[Start of section]
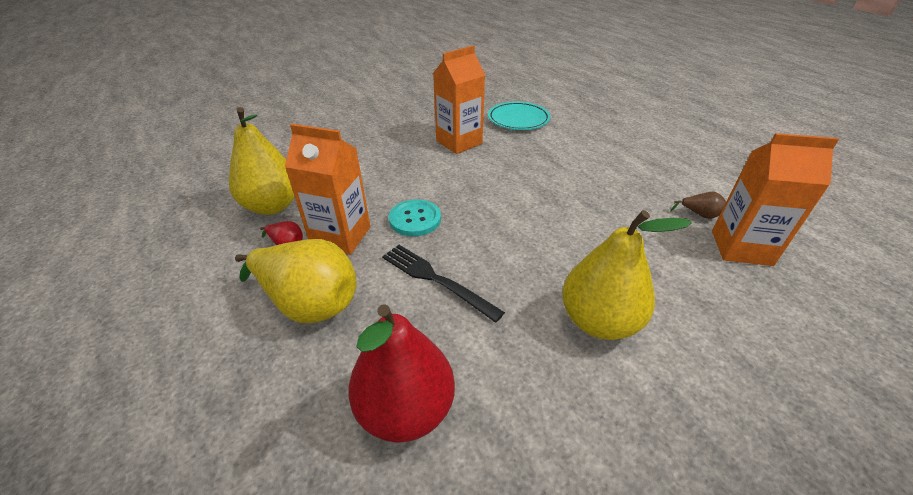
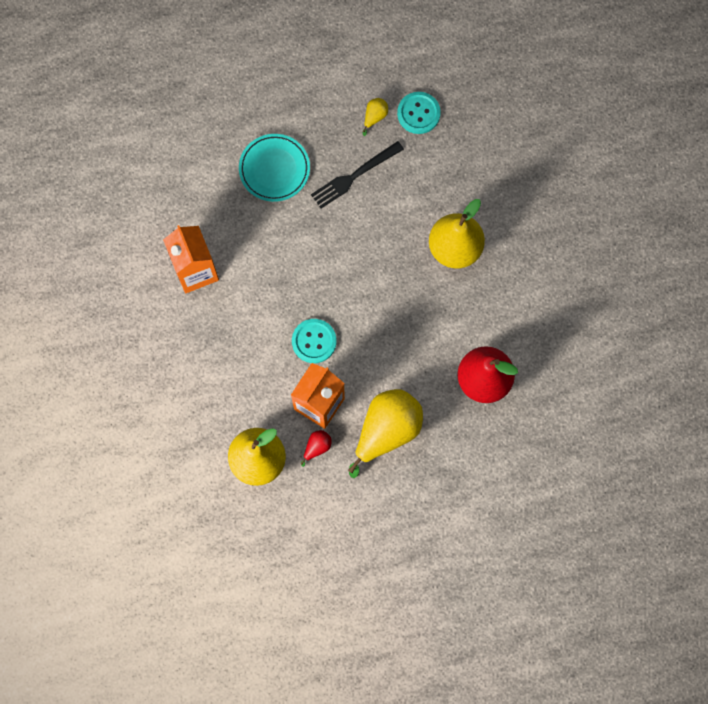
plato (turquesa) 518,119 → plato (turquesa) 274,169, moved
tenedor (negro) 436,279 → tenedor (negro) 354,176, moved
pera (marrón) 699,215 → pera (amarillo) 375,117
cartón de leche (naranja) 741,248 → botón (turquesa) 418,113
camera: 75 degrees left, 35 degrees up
[End of section]
Your assignment - Please retype the records above starting with the line that contains "cartón de leche" and stopping after the last line, changing nothing.

Written solution -
cartón de leche (naranja) 741,248 → botón (turquesa) 418,113
camera: 75 degrees left, 35 degrees up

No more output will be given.